What to produce ->
Go through the entries one line at a time, and gather every line that has the word "yellow".
[Provided records — start]
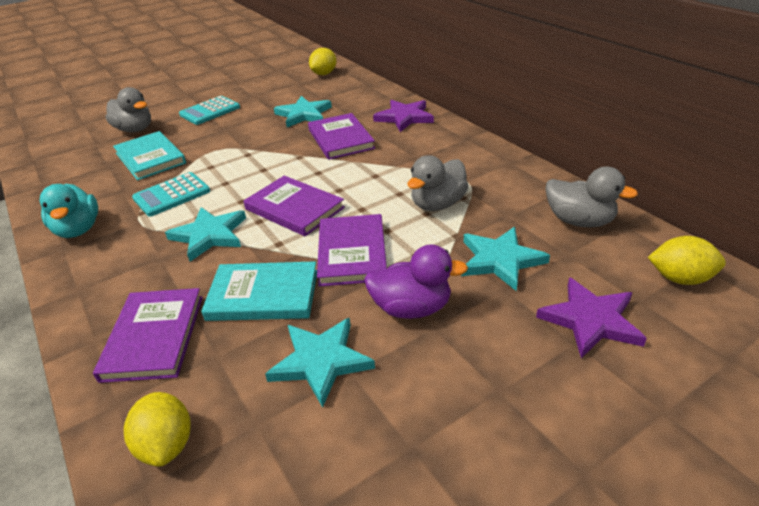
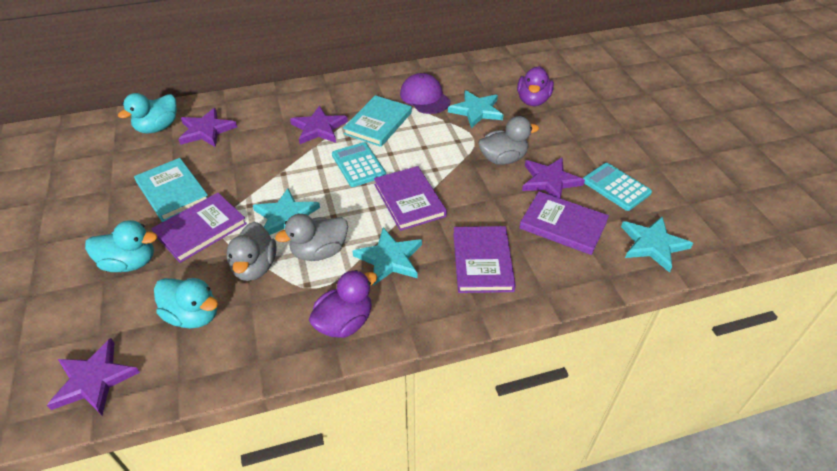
purple cap: 0 -> 1
purple duck: 1 -> 2
purple star: 2 -> 4
turquoise duck: 1 -> 3
yellow lemon: 3 -> 0

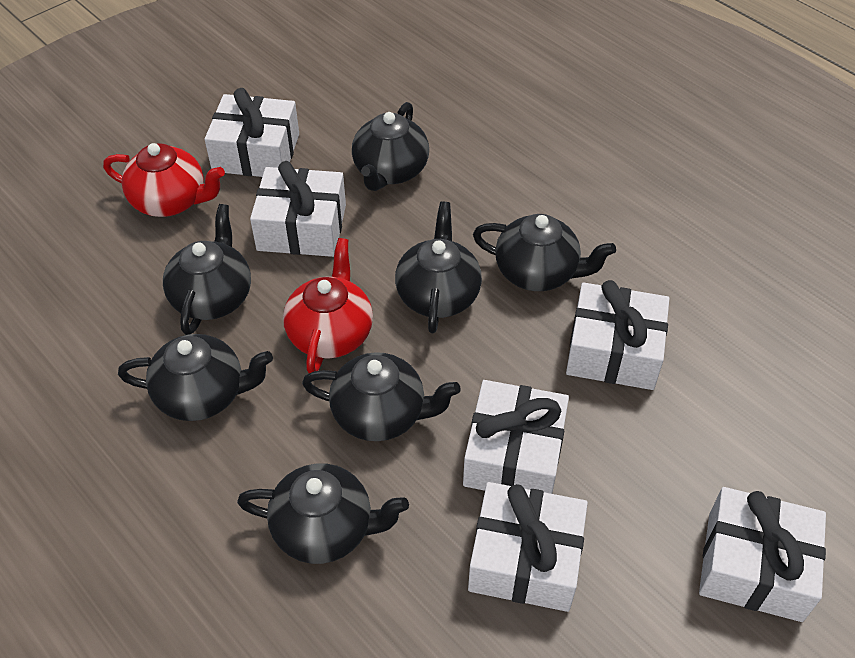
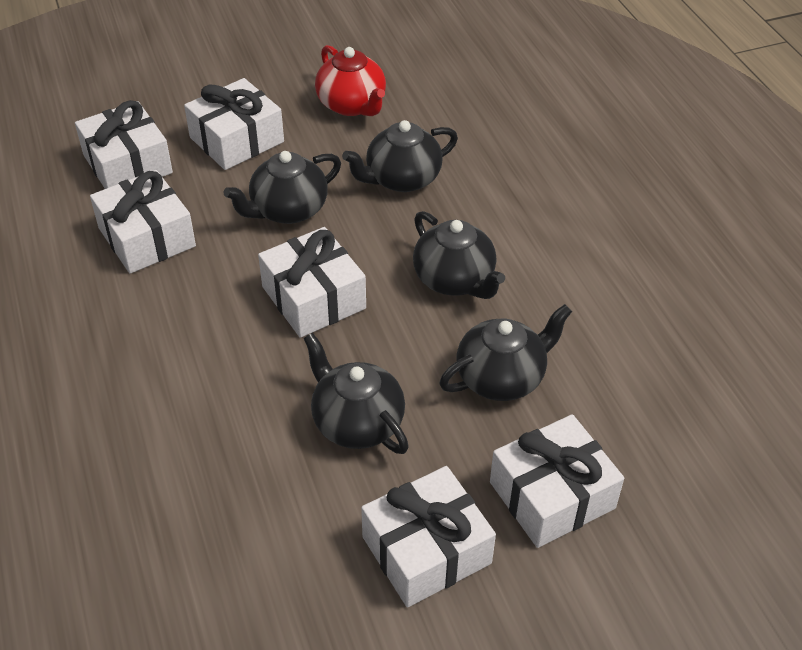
black teapot: 7 -> 5
red teapot: 2 -> 1

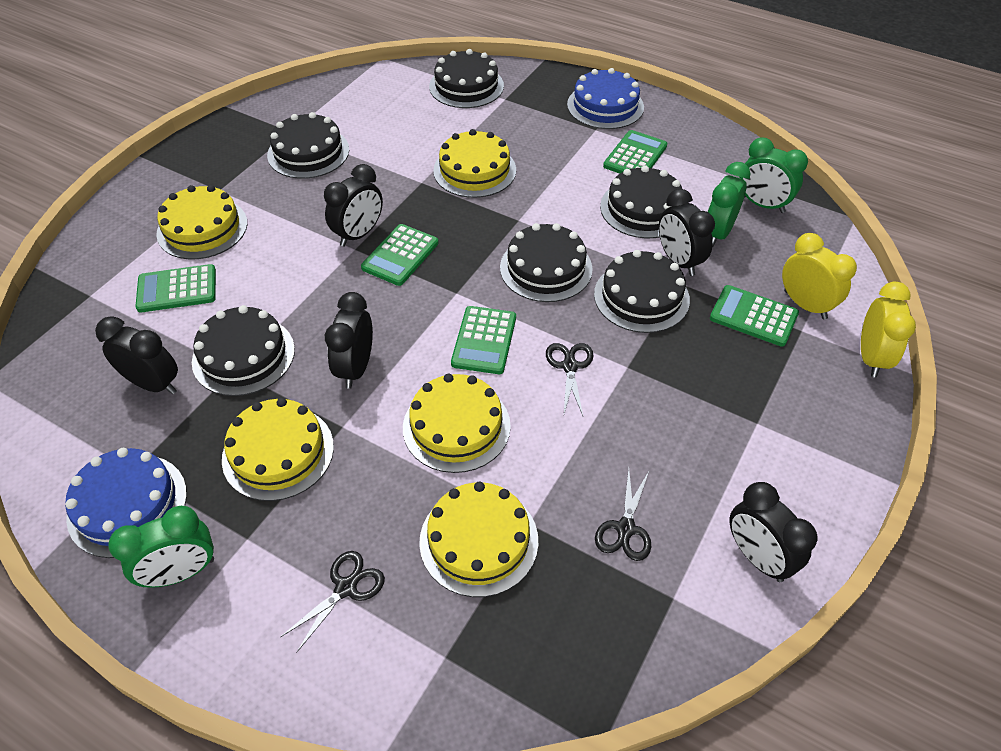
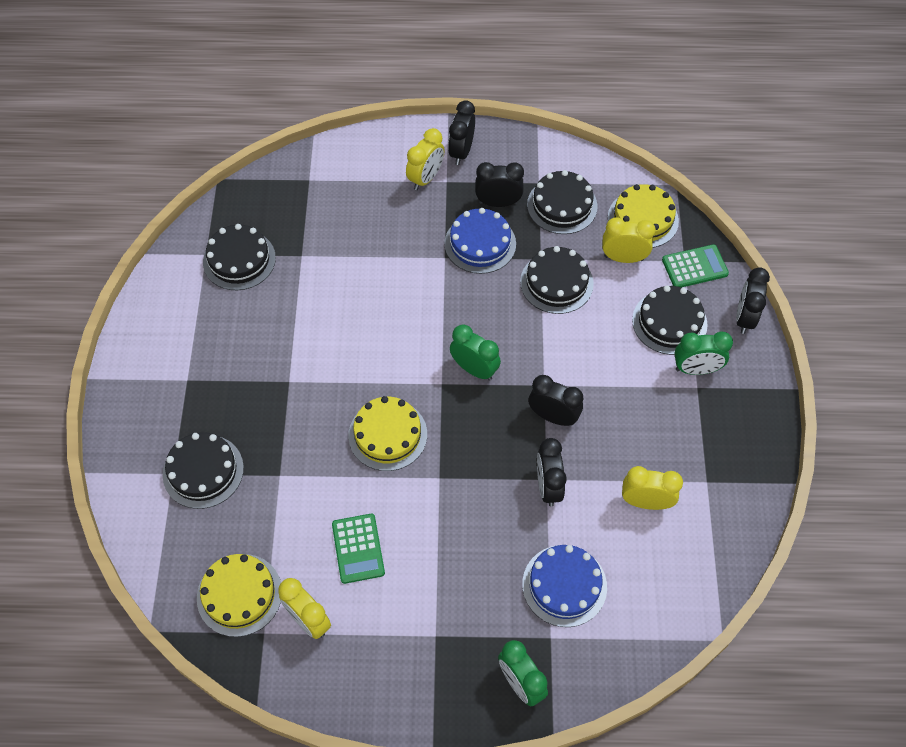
black cake: 6 -> 5
black scissors: 3 -> 0
green calculator: 5 -> 2
yellow cake: 5 -> 3
yellow clock: 2 -> 4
[Provided records — finish]
Expected answer ->
yellow lemon: 3 -> 0
yellow cake: 5 -> 3
yellow clock: 2 -> 4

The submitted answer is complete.